#### [Do this]
Locate each line below that contains the string "kern" and copy those lines.

[Collected data]

## begin

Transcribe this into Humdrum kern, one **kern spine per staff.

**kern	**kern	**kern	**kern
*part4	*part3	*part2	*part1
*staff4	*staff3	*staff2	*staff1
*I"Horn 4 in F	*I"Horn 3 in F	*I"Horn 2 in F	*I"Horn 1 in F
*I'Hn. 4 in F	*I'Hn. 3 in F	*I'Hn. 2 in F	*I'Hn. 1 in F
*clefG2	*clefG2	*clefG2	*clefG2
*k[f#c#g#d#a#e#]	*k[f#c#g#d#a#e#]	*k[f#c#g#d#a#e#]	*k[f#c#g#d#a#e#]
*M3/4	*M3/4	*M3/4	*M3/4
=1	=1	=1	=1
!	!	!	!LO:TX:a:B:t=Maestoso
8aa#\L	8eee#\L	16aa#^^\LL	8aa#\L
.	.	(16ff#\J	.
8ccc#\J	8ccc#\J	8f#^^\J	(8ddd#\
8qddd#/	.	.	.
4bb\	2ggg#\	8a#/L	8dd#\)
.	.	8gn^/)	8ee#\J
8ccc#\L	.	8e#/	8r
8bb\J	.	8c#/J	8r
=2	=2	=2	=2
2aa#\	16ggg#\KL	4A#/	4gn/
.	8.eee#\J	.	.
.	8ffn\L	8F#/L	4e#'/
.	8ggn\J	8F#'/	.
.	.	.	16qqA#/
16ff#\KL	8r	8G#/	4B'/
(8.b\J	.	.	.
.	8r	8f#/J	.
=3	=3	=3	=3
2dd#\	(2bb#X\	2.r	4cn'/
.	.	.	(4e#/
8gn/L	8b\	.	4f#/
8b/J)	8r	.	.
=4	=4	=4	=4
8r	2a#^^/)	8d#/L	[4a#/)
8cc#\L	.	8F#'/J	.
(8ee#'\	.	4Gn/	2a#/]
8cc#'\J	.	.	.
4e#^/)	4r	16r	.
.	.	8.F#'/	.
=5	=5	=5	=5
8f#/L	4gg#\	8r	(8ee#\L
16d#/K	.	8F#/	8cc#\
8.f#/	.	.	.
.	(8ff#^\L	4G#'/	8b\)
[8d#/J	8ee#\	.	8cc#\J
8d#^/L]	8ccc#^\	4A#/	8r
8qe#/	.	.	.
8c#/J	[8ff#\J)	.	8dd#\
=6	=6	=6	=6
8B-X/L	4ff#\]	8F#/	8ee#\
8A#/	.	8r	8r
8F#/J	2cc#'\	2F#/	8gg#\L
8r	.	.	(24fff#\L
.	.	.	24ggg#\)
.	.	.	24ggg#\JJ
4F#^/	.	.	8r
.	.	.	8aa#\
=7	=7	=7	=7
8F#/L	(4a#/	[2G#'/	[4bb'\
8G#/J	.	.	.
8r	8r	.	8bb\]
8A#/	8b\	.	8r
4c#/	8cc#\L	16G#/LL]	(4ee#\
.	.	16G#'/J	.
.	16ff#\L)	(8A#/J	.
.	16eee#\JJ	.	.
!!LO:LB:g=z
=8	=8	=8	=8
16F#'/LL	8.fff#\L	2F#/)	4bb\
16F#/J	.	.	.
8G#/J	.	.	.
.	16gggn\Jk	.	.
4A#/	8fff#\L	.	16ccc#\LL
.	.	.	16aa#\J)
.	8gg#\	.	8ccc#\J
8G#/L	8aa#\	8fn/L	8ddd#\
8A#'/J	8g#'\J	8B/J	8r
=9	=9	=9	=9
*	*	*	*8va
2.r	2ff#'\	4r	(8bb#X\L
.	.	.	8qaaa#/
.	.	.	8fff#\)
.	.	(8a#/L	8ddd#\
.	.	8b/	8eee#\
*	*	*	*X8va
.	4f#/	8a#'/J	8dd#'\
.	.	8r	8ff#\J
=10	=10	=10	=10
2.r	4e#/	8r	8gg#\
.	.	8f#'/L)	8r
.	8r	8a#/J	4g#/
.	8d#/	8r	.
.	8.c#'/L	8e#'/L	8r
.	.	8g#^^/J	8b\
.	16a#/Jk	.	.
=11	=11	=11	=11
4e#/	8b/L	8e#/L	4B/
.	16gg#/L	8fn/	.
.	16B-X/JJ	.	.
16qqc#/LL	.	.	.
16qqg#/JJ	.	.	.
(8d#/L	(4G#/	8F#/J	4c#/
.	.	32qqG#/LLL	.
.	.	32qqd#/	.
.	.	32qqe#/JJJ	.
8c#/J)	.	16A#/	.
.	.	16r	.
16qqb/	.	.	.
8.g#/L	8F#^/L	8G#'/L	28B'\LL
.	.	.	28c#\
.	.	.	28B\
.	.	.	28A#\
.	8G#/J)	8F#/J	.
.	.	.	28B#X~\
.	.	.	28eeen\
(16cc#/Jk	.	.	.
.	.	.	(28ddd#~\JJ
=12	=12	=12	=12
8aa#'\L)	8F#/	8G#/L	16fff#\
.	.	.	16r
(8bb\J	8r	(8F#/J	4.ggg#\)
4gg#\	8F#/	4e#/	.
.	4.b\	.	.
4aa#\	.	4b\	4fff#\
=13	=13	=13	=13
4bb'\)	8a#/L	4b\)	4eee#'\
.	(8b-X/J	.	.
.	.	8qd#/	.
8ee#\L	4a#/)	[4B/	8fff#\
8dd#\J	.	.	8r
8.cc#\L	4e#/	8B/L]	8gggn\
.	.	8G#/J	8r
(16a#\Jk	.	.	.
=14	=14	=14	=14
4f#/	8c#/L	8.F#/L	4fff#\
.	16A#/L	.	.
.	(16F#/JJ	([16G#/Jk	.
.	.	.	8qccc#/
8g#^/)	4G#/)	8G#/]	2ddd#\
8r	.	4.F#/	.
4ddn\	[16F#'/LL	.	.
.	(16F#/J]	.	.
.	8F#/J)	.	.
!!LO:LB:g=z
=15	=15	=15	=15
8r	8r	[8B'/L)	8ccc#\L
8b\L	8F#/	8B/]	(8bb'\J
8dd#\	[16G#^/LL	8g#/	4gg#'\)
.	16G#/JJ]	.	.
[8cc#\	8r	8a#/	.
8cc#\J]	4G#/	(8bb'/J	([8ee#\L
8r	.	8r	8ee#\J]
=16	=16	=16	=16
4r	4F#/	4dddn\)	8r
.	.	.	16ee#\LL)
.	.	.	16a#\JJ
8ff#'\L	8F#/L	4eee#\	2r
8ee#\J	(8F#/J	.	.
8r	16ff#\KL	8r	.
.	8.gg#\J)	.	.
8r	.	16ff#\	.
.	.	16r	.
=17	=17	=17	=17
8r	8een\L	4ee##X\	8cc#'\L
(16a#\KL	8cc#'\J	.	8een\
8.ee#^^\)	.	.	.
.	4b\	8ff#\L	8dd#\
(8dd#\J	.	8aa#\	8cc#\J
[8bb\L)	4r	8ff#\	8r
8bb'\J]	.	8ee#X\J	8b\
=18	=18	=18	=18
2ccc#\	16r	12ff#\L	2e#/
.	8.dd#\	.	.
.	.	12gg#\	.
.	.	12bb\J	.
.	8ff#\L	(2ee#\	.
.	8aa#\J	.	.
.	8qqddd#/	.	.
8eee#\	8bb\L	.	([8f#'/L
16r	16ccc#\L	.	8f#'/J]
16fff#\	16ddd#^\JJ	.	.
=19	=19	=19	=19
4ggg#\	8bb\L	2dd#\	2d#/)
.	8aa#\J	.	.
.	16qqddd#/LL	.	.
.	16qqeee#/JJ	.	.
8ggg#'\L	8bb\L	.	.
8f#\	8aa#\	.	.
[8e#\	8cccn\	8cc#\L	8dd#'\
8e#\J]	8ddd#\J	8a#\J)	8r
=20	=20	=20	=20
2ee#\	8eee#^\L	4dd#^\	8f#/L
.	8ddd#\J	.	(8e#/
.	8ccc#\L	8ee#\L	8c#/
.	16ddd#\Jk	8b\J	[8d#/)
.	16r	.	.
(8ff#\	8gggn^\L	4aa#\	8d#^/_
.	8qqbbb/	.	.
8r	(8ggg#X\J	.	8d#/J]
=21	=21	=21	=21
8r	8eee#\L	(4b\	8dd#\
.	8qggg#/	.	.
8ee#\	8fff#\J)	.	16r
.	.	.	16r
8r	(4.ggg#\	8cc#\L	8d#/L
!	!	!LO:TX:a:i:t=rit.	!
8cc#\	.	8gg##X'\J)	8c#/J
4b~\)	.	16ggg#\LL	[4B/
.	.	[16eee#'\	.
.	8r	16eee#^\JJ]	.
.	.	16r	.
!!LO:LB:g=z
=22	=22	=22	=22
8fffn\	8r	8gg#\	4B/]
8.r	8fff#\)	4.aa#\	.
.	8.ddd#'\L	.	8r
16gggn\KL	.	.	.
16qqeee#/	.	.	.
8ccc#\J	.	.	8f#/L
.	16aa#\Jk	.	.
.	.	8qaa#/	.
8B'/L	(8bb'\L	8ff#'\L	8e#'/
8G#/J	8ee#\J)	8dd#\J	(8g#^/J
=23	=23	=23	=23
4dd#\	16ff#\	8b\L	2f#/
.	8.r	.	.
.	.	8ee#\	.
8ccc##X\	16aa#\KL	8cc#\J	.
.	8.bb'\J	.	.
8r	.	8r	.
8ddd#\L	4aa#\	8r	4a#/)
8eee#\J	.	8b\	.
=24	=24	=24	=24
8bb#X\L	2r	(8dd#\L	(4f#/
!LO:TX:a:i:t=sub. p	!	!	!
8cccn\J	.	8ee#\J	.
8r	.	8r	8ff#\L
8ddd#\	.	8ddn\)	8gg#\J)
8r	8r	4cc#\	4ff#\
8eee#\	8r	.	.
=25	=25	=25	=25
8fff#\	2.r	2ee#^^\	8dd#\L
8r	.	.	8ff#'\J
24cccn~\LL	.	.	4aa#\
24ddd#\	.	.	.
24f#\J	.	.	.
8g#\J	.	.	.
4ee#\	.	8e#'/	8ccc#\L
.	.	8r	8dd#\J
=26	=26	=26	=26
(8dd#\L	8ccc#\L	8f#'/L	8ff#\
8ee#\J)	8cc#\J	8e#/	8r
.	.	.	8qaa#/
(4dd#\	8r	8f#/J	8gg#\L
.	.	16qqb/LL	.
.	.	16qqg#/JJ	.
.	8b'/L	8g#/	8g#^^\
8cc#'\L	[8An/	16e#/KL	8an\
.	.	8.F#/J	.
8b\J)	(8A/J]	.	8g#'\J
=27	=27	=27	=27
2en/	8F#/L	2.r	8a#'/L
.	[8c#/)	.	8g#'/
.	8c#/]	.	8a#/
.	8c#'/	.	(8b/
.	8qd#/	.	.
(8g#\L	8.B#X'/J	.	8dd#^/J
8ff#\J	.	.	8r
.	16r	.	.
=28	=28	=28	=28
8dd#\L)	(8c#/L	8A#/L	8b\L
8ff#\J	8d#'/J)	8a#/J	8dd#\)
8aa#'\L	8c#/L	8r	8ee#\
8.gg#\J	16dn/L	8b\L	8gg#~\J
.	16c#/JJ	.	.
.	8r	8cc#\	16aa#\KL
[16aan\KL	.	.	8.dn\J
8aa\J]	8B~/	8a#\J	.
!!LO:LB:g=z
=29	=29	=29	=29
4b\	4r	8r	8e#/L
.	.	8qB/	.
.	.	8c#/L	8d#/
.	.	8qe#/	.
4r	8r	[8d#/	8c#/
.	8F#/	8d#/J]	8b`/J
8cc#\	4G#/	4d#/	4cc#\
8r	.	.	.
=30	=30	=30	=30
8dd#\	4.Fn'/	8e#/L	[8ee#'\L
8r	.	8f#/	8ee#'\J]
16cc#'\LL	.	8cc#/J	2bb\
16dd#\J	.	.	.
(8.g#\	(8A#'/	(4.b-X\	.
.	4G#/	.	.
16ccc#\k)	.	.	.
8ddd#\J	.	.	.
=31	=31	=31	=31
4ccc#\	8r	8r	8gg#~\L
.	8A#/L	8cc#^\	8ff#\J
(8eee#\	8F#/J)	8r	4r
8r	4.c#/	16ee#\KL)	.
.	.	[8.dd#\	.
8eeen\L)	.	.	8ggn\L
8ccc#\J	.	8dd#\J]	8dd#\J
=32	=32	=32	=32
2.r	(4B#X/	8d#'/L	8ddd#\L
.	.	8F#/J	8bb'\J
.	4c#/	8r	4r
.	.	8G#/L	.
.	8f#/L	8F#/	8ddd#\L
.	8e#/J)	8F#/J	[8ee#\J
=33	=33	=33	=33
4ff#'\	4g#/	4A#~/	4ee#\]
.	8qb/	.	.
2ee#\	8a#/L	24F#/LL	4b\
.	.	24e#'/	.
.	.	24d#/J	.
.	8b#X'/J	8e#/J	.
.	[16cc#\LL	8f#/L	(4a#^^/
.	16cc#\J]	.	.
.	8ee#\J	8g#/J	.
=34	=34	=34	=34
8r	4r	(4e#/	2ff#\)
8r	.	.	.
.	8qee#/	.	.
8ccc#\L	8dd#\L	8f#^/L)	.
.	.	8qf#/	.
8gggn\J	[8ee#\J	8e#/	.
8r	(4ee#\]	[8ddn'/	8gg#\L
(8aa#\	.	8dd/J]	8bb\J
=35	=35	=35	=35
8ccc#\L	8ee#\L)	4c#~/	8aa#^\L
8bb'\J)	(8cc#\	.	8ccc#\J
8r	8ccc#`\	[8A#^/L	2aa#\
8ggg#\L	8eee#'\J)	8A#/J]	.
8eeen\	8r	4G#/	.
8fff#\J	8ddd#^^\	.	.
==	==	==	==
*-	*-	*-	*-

## end

#### [Answer to this exercise]
Transcribe this into Humdrum kern, one **kern spine per staff.
**kern	**kern	**kern	**kern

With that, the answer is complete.